* Requirement: In the records below, find the line holding "Q3: NPN (B N_27, C" and the line holding "U4 pin THR: N_8 -> N_34". Set down both, with every line between them, exactly.

Stored items:
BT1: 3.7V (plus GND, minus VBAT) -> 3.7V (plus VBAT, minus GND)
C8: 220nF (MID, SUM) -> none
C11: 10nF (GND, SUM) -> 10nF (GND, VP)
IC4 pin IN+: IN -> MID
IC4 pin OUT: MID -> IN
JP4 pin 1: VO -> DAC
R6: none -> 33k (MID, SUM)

* * *

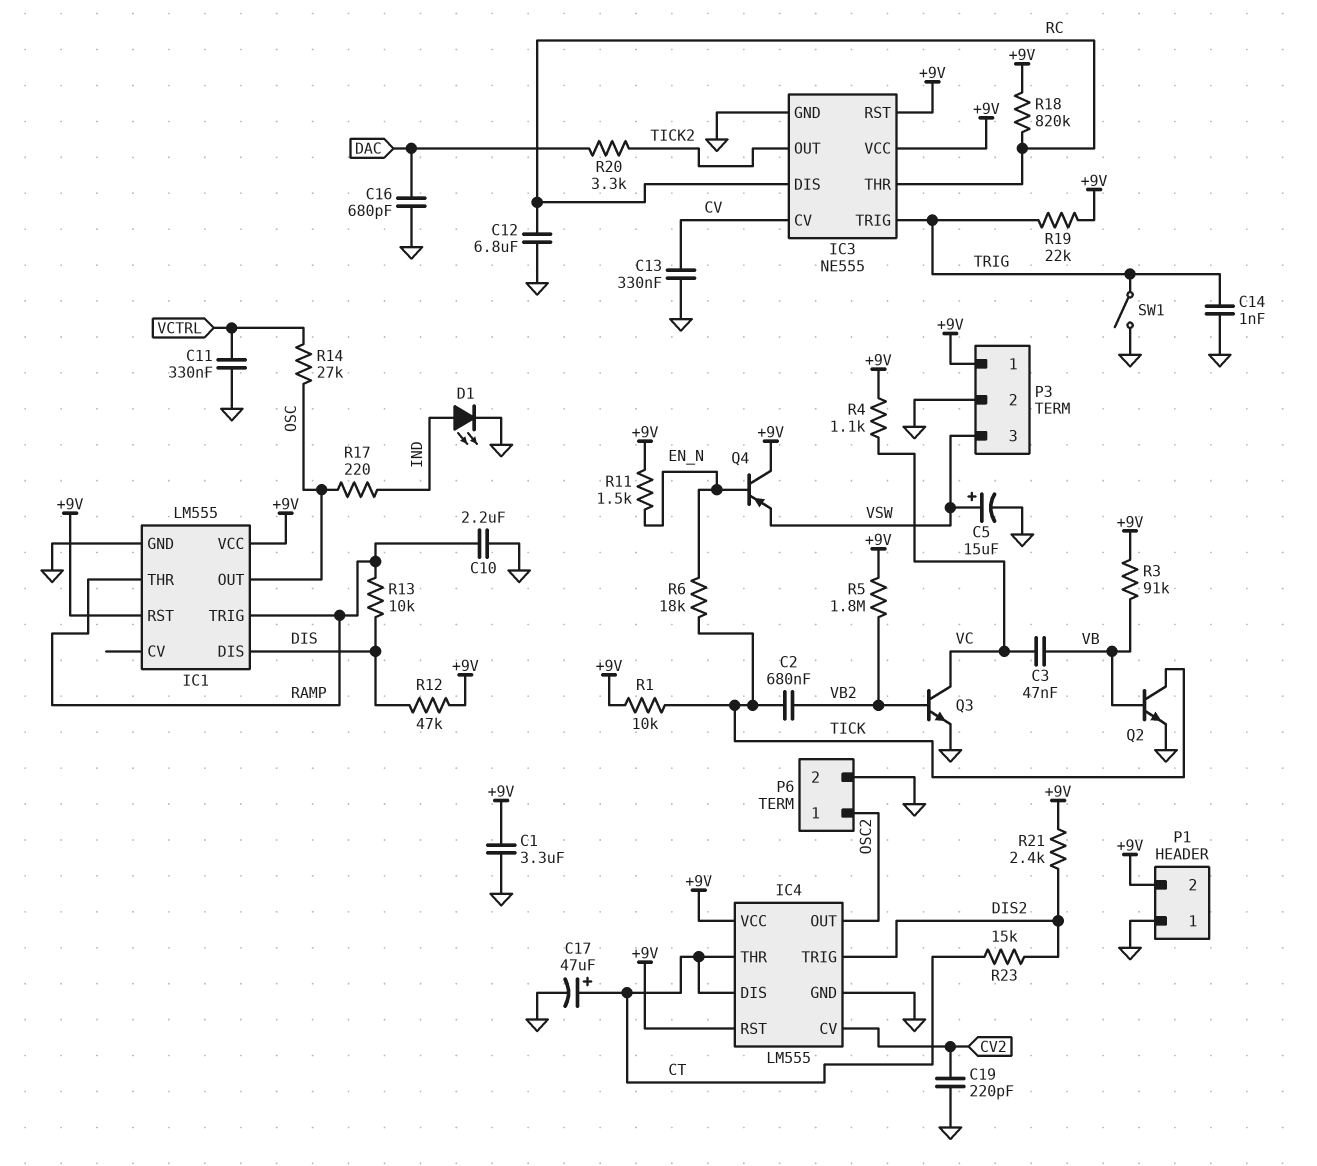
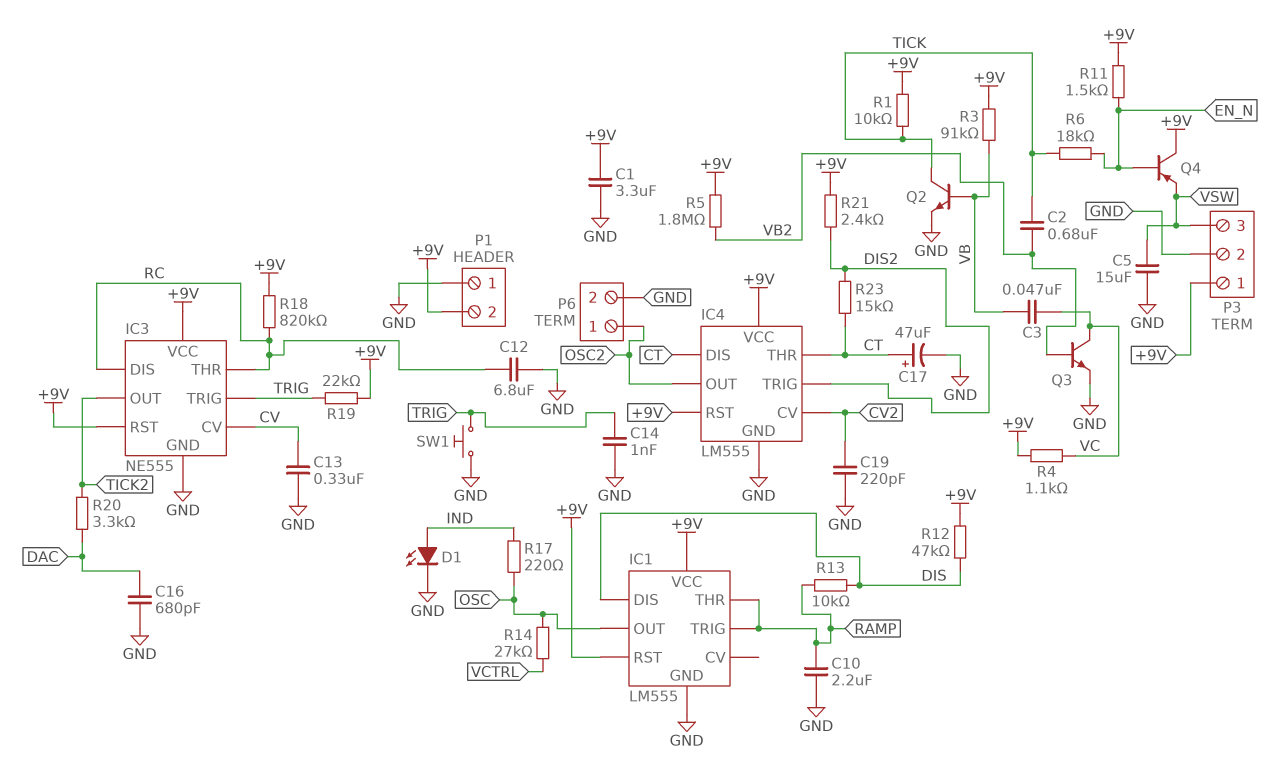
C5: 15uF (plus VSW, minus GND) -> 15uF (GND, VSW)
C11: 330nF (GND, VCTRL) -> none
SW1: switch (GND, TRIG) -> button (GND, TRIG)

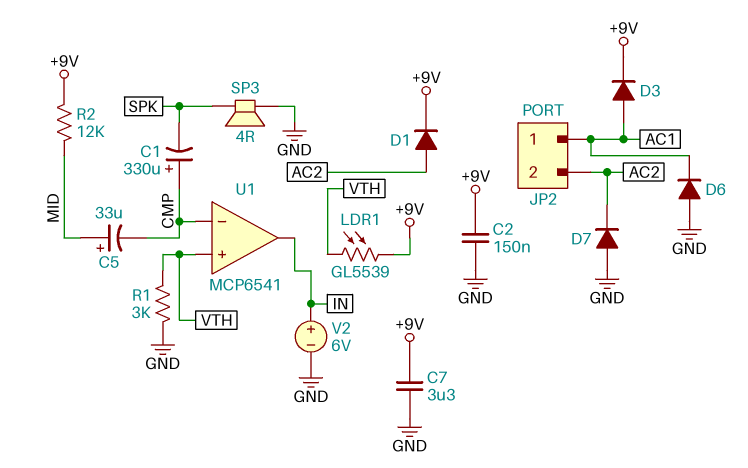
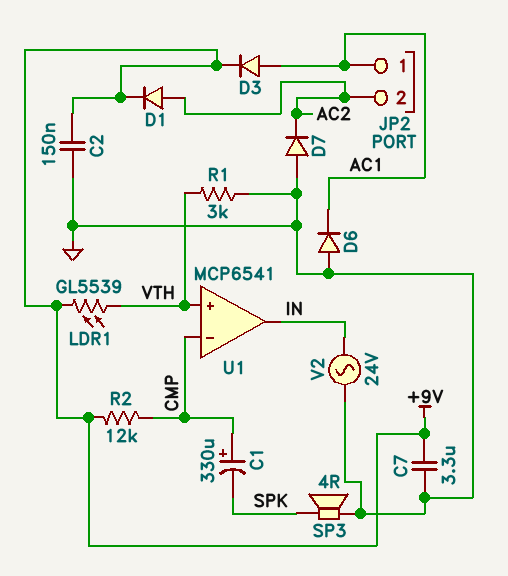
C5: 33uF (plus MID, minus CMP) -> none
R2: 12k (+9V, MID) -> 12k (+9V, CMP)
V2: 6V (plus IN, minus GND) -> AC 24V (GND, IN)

* * *

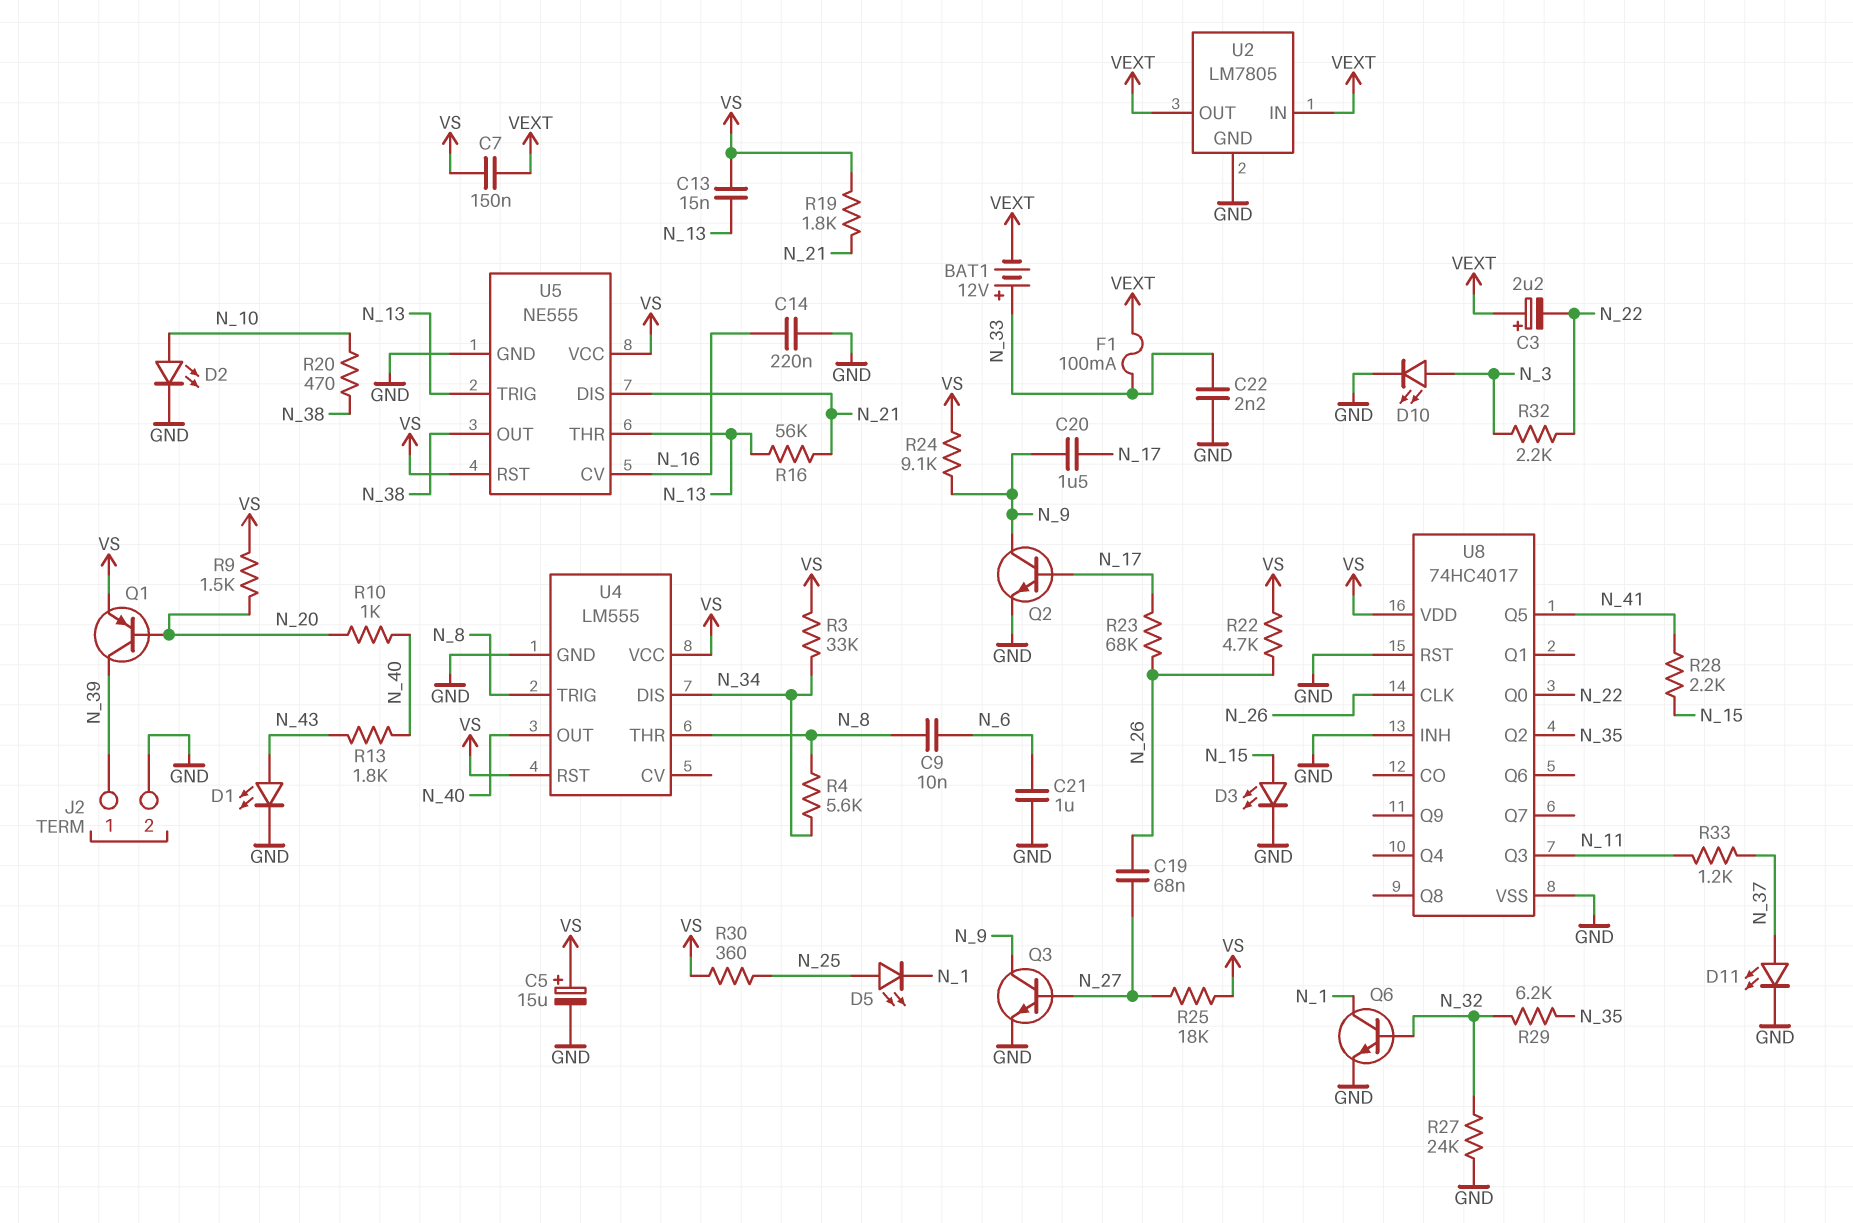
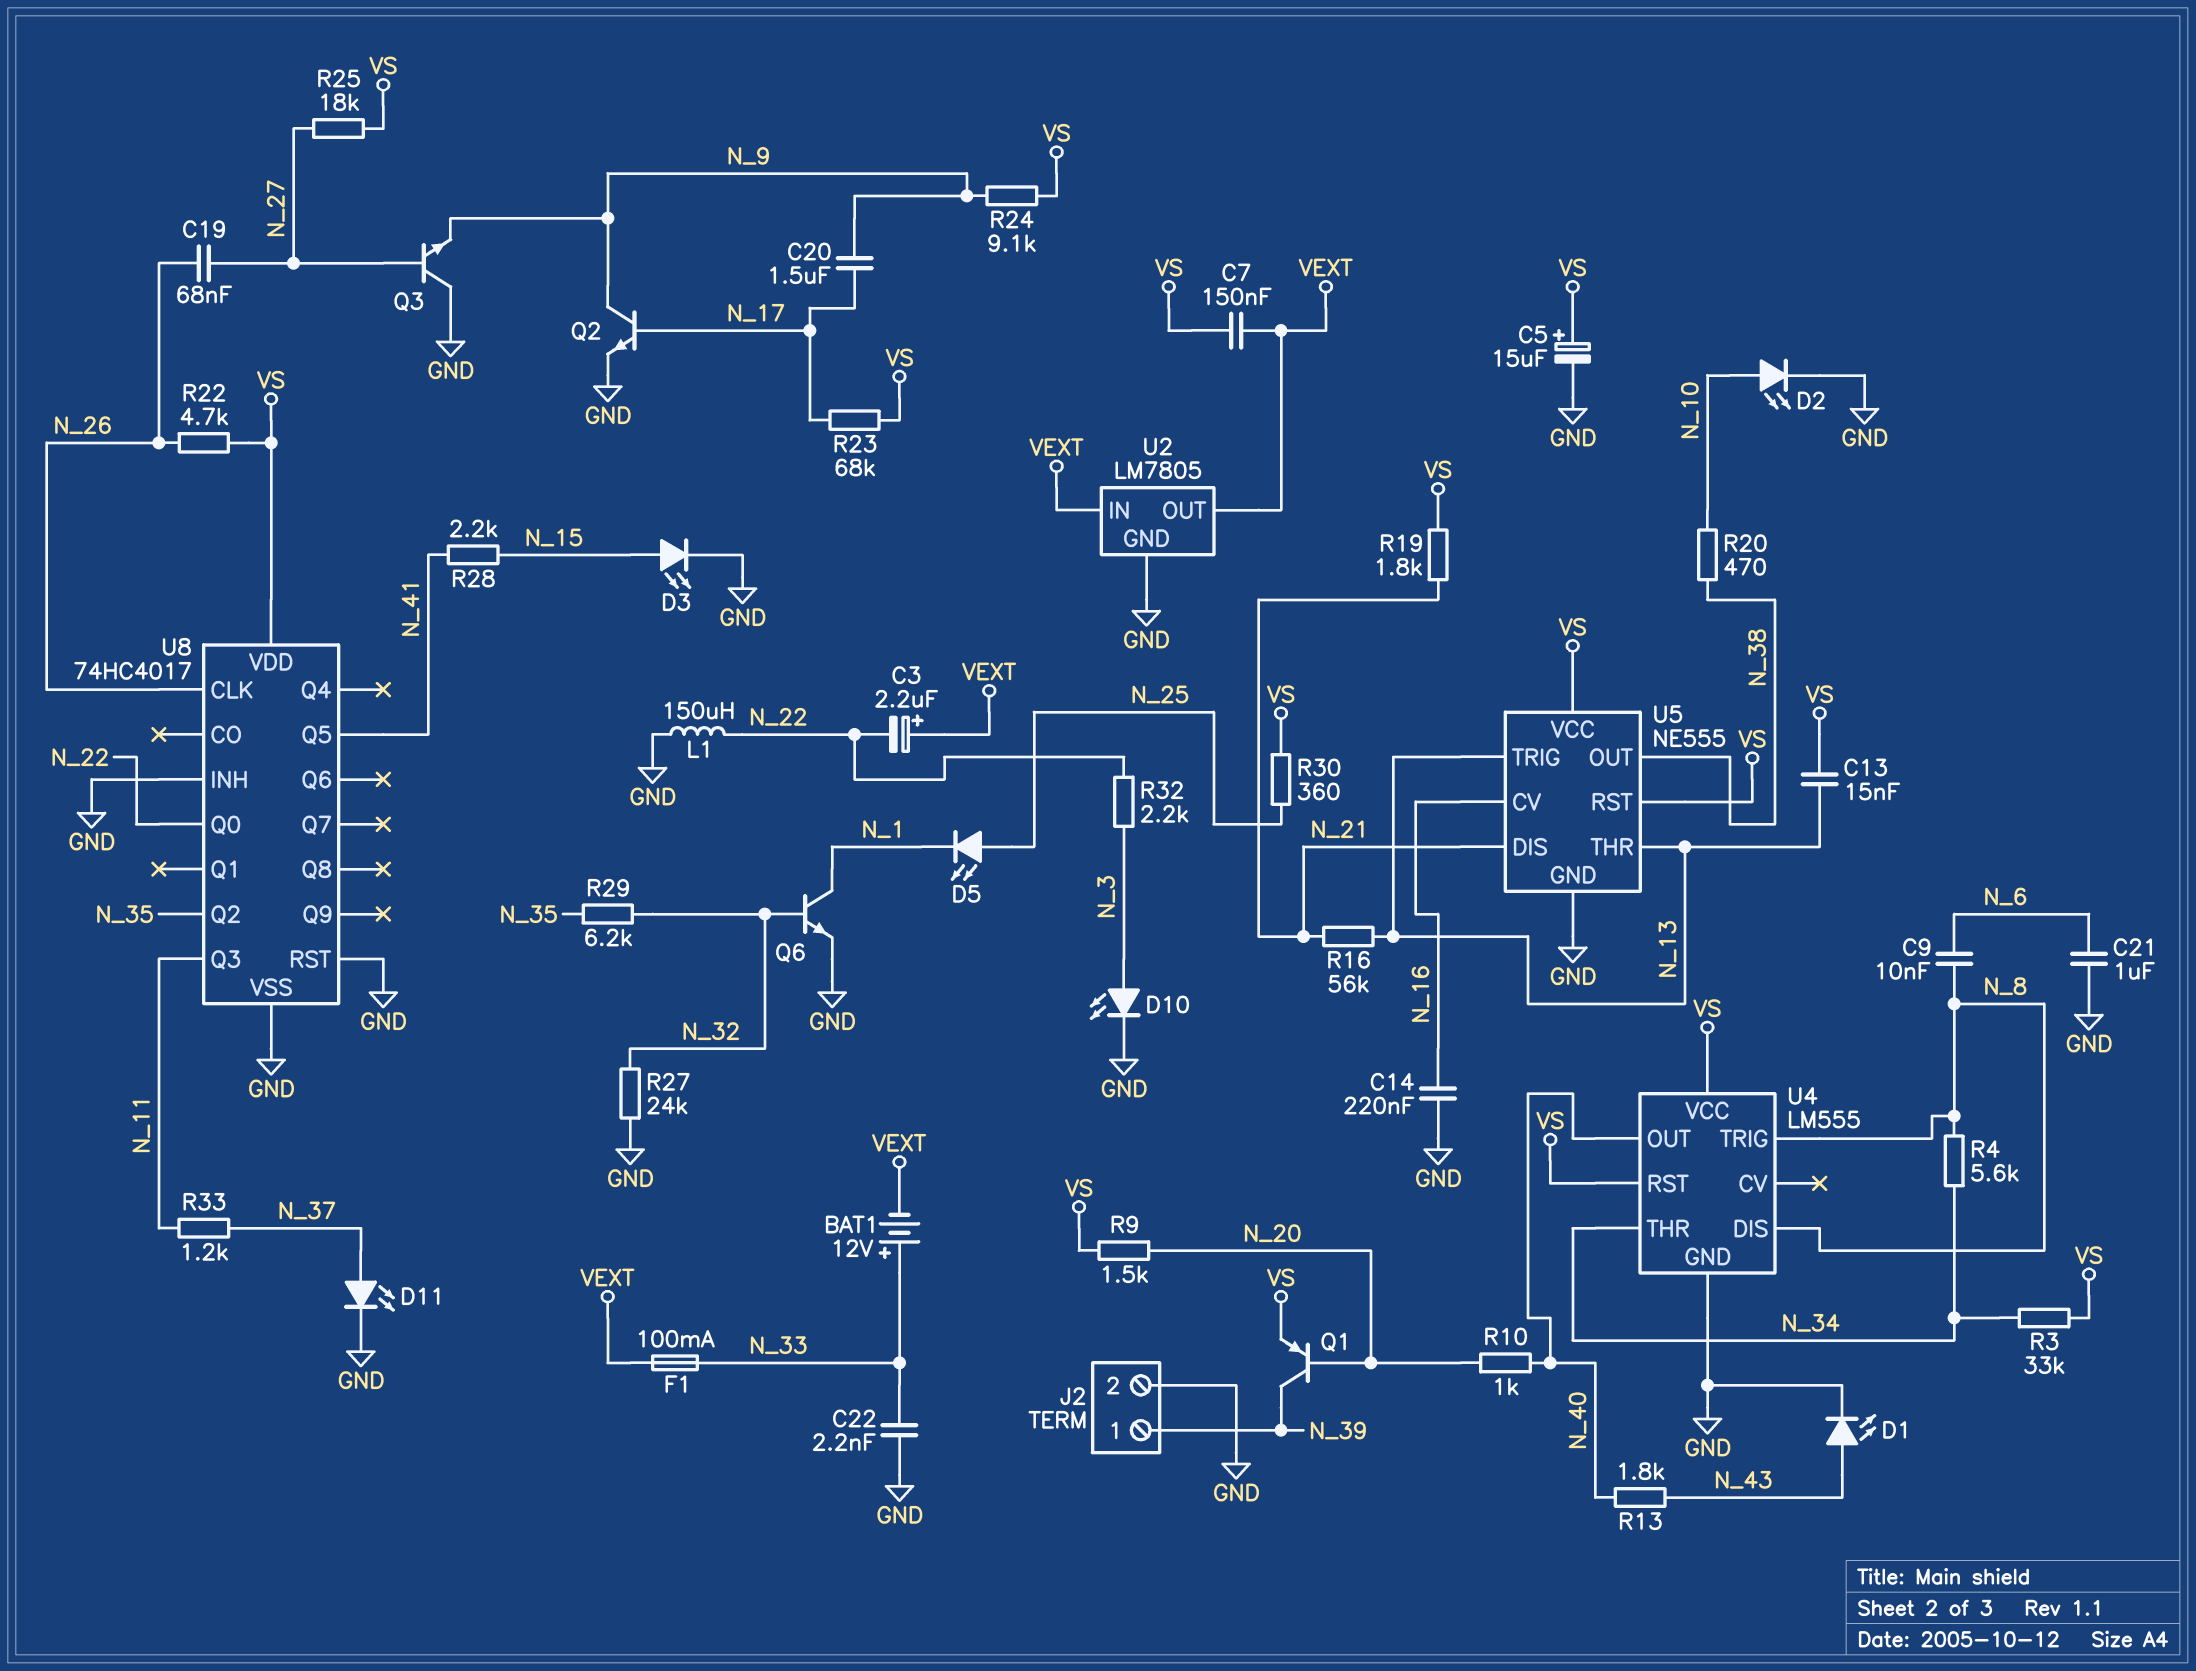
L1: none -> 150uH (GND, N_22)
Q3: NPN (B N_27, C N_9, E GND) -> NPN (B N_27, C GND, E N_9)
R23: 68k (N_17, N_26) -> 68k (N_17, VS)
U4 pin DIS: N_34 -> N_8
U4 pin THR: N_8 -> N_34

* Exercise solution:
Q3: NPN (B N_27, C N_9, E GND) -> NPN (B N_27, C GND, E N_9)
R23: 68k (N_17, N_26) -> 68k (N_17, VS)
U4 pin DIS: N_34 -> N_8
U4 pin THR: N_8 -> N_34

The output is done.